Segment Start: DATA SHOWN
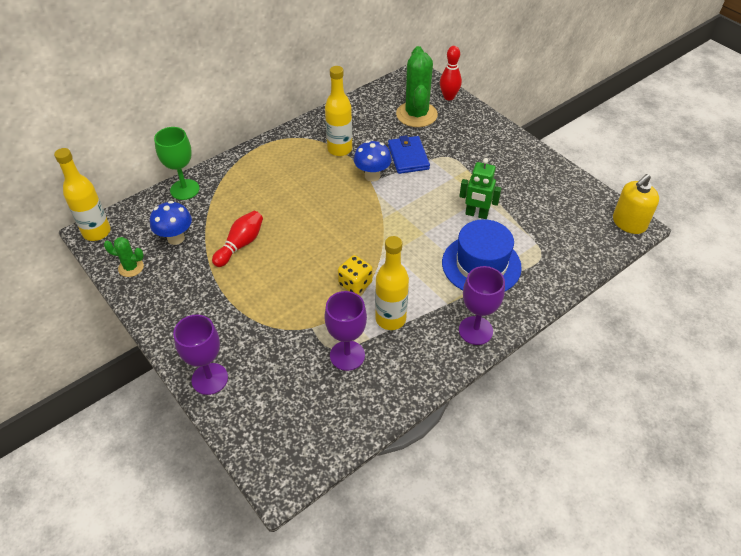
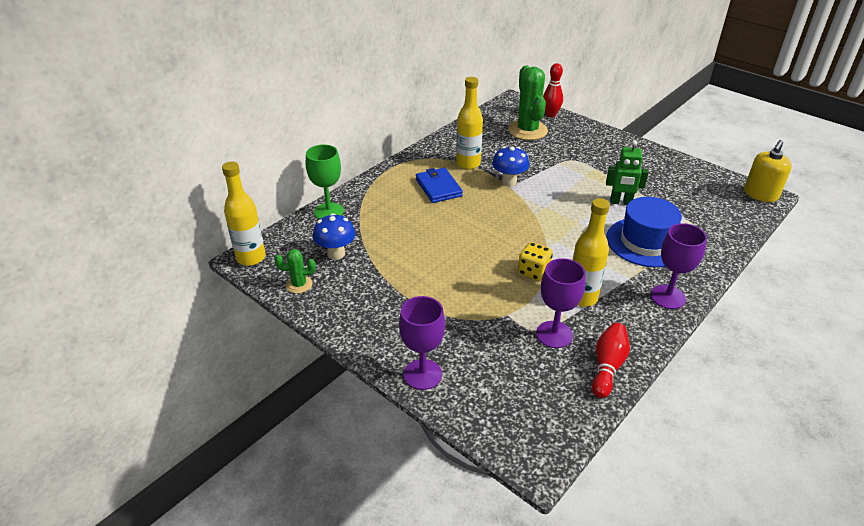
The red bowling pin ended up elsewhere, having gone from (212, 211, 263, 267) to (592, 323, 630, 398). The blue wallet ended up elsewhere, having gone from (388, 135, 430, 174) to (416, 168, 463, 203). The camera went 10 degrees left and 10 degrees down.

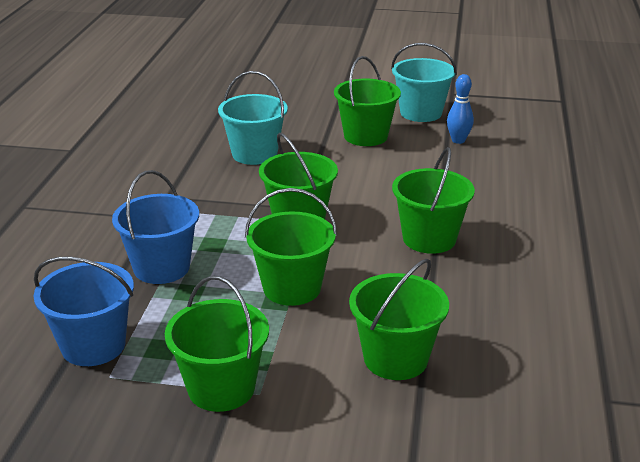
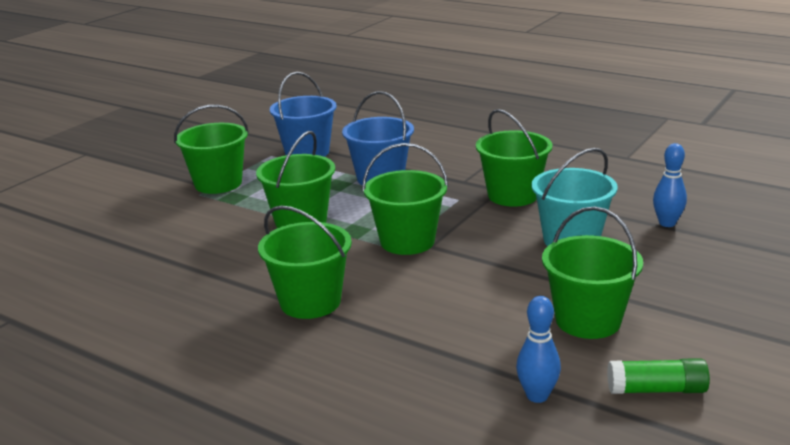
The green bucket ended up elsewhere, having gone from (349, 258, 449, 380) to (476, 109, 552, 207). Where the turquoise bucket stood at (391, 43, 457, 122), the green glue stick came to stand at (607, 358, 710, 394). The second view gained the blue bowling pin at (653, 143, 687, 227). The camera went 115 degrees right and 5 degrees down.

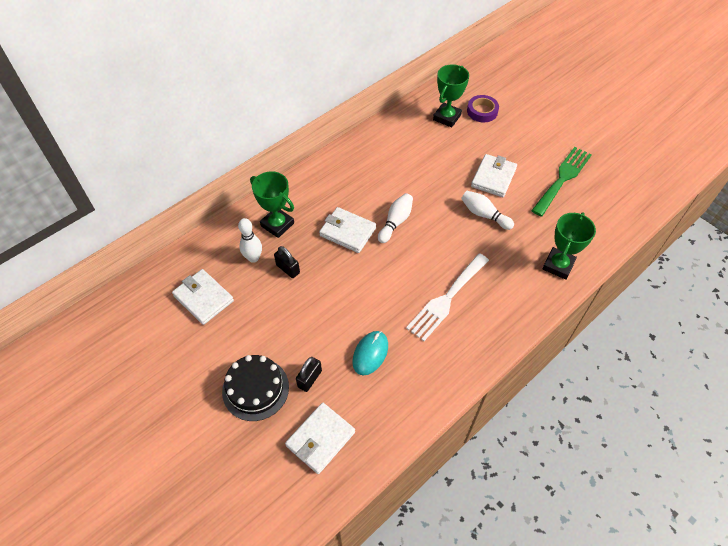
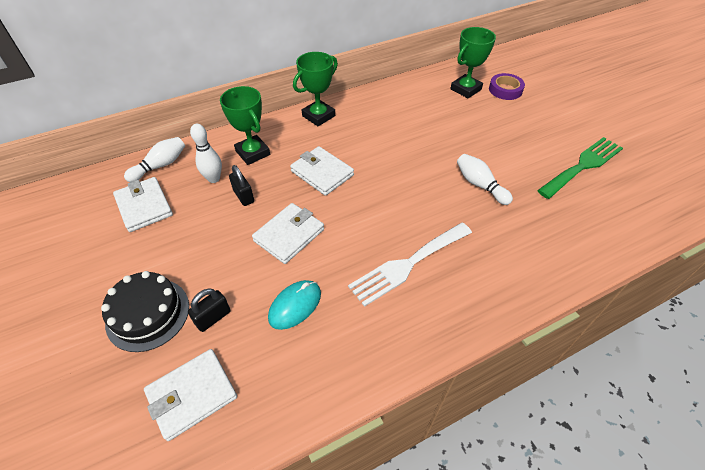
The white bowling pin ended up elsewhere, having gone from (378, 193, 413, 243) to (124, 137, 185, 182). The white wallet ended up elsewhere, having gone from (471, 154, 517, 197) to (252, 203, 324, 264). The green trophy ended up elsewhere, having gone from (542, 212, 596, 280) to (293, 52, 338, 126). The camera went 15 degrees right and 5 degrees down.

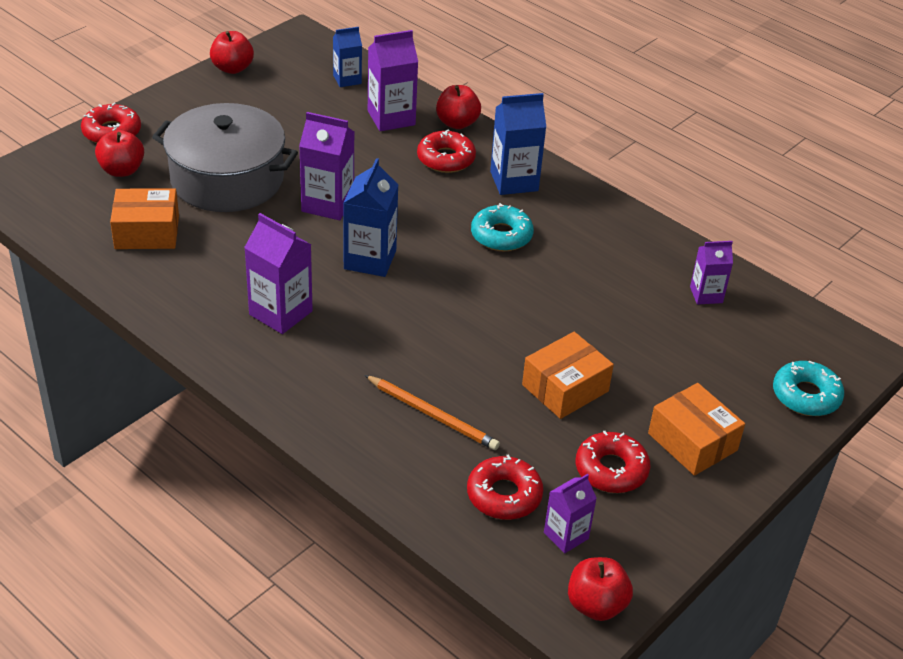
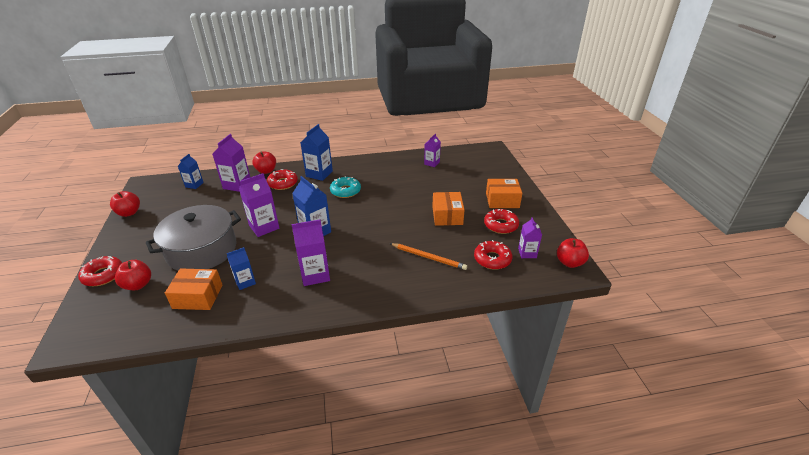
The orange box at (110, 188, 179, 249) ended up facing another way, 60 degrees clockwise from before. The orange pencil at (364, 375, 500, 450) ended up facing another way, 45 degrees clockwise from before. The second view lost the turquoise donut at (773, 361, 844, 416). The second view gained the blue carton at (227, 247, 256, 290). The camera went 50 degrees left and 5 degrees down.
Segment End: DATA SHOWN
◆ **PROBLEM**: Write out the whole of the data exactly; the pictures stay out.

◆ **RESULT**:
The red bowling pin ended up elsewhere, having gone from (212, 211, 263, 267) to (592, 323, 630, 398). The blue wallet ended up elsewhere, having gone from (388, 135, 430, 174) to (416, 168, 463, 203). The camera went 10 degrees left and 10 degrees down.

The green bucket ended up elsewhere, having gone from (349, 258, 449, 380) to (476, 109, 552, 207). Where the turquoise bucket stood at (391, 43, 457, 122), the green glue stick came to stand at (607, 358, 710, 394). The second view gained the blue bowling pin at (653, 143, 687, 227). The camera went 115 degrees right and 5 degrees down.

The white bowling pin ended up elsewhere, having gone from (378, 193, 413, 243) to (124, 137, 185, 182). The white wallet ended up elsewhere, having gone from (471, 154, 517, 197) to (252, 203, 324, 264). The green trophy ended up elsewhere, having gone from (542, 212, 596, 280) to (293, 52, 338, 126). The camera went 15 degrees right and 5 degrees down.

The orange box at (110, 188, 179, 249) ended up facing another way, 60 degrees clockwise from before. The orange pencil at (364, 375, 500, 450) ended up facing another way, 45 degrees clockwise from before. The second view lost the turquoise donut at (773, 361, 844, 416). The second view gained the blue carton at (227, 247, 256, 290). The camera went 50 degrees left and 5 degrees down.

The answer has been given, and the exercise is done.